◆ Problem statement ◆
What you return should match the material below line for line, except that no image appears in it.
•••
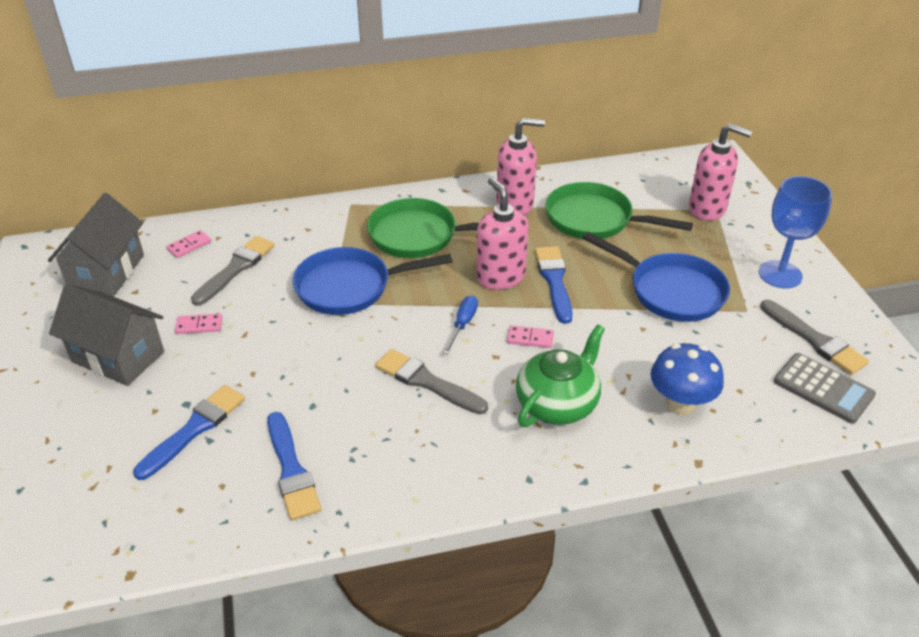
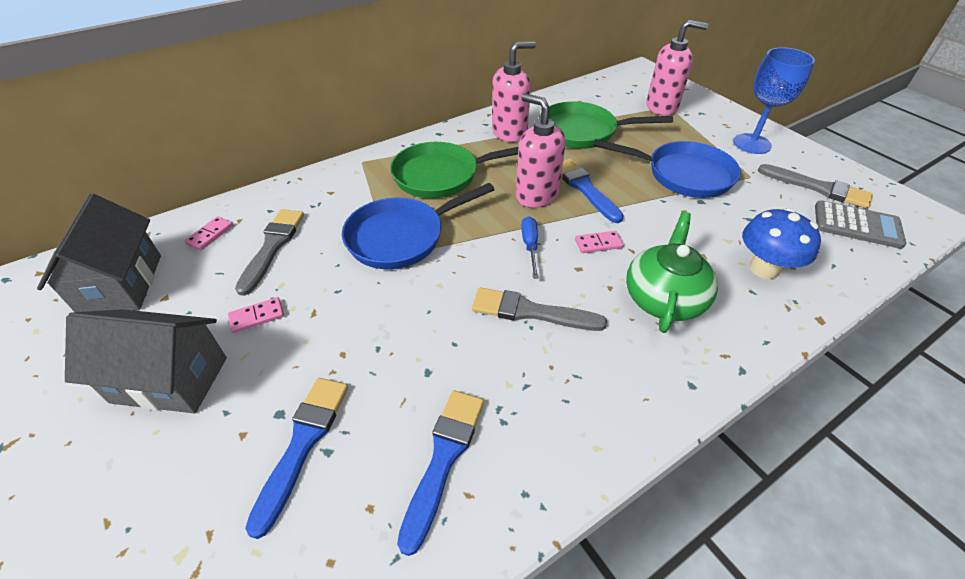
camera: 20 degrees left, 5 degrees up
(291, 470) = (444, 458): blue brush -> blue brush turned 120 degrees counterclockwise

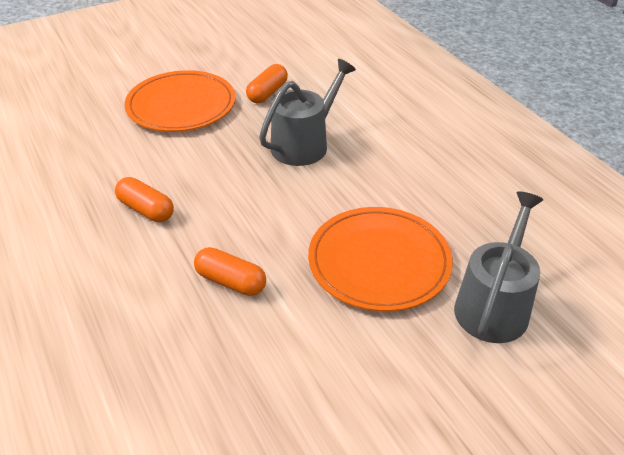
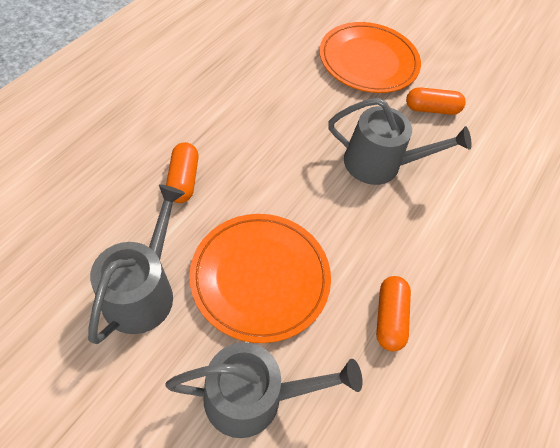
camera: 55 degrees right, 15 degrees up
(146, 209) = (231, 95): orange capsule -> orange capsule (389, 318)
(348, 354) = (142, 291): none -> grey watering can

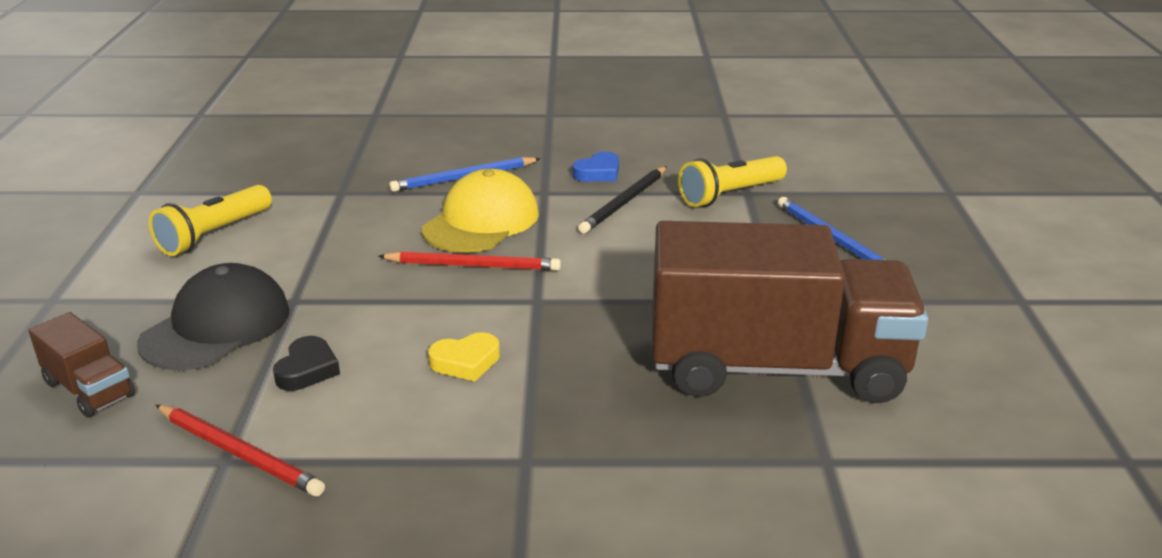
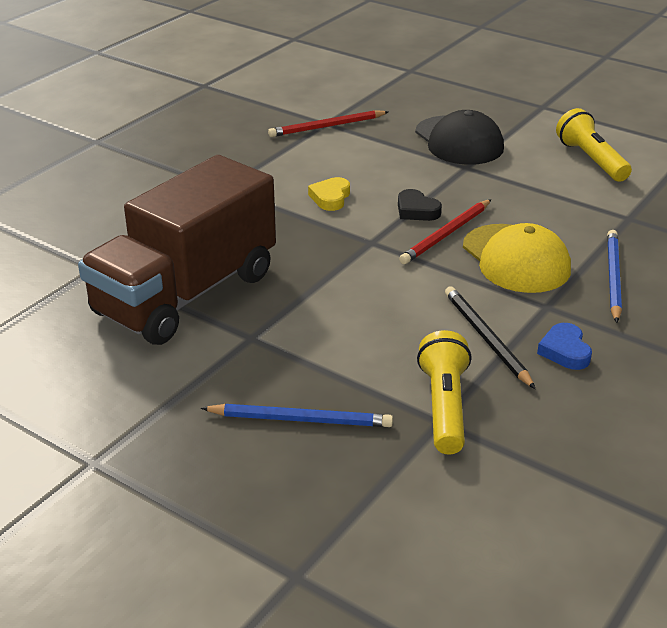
camera: 125 degrees right, 5 degrees up
(89, 389) = (429, 104): brown truck -> none
(307, 369) = (380, 155): black heart -> black heart (416, 210)

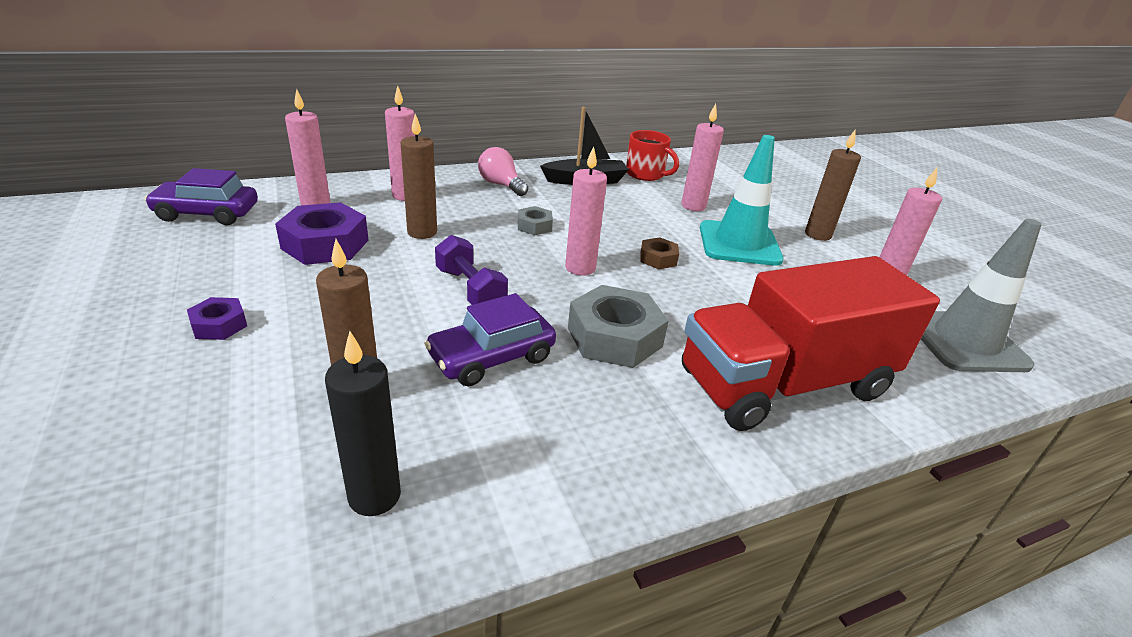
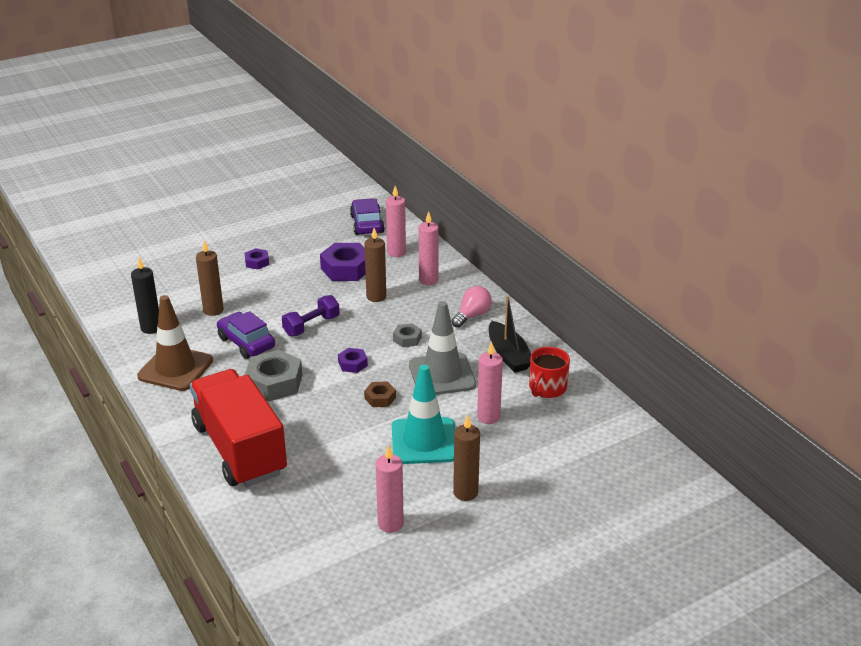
camera: 85 degrees right, 0 degrees up
(550, 456) = (175, 368): none -> brown traffic cone
(580, 268) = (352, 364): pink candle -> purple nut
(964, 342) = (306, 551): grey traffic cone -> grey traffic cone (442, 375)

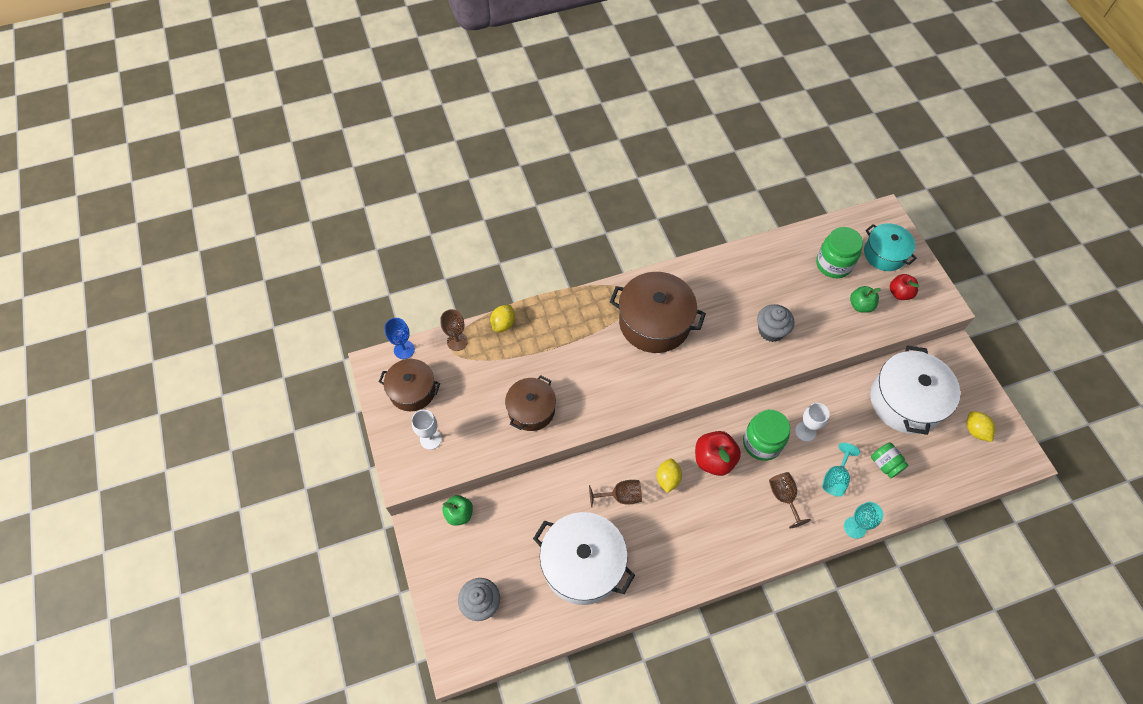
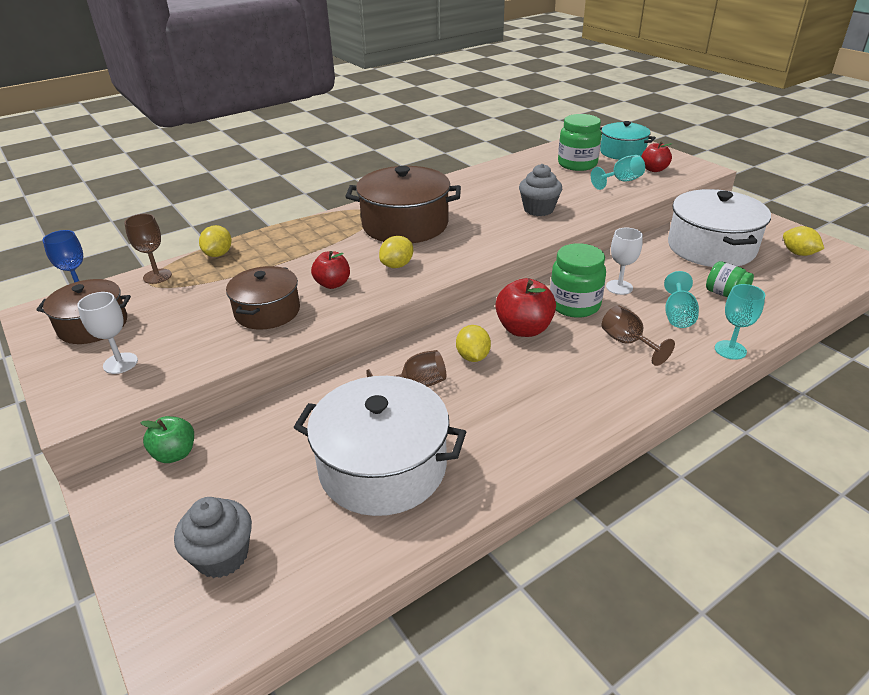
camera: 15 degrees left, 25 degrees down
(582, 389) = (333, 284): none -> red apple
(635, 379) = (397, 265): none -> yellow lemon
(860, 305) = (621, 181): green apple -> turquoise goblet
•••
◆ Task response ◆
camera: 20 degrees left, 5 degrees up
(291, 470) = (444, 458): blue brush -> blue brush turned 120 degrees counterclockwise

camera: 55 degrees right, 15 degrees up
(146, 209) = (231, 95): orange capsule -> orange capsule (389, 318)
(348, 354) = (142, 291): none -> grey watering can

camera: 125 degrees right, 5 degrees up
(89, 389) = (429, 104): brown truck -> none
(307, 369) = (380, 155): black heart -> black heart (416, 210)

camera: 85 degrees right, 0 degrees up
(550, 456) = (175, 368): none -> brown traffic cone
(580, 268) = (352, 364): pink candle -> purple nut
(964, 342) = (306, 551): grey traffic cone -> grey traffic cone (442, 375)

camera: 15 degrees left, 25 degrees down
(582, 389) = (333, 284): none -> red apple
(635, 379) = (397, 265): none -> yellow lemon
(860, 305) = (621, 181): green apple -> turquoise goblet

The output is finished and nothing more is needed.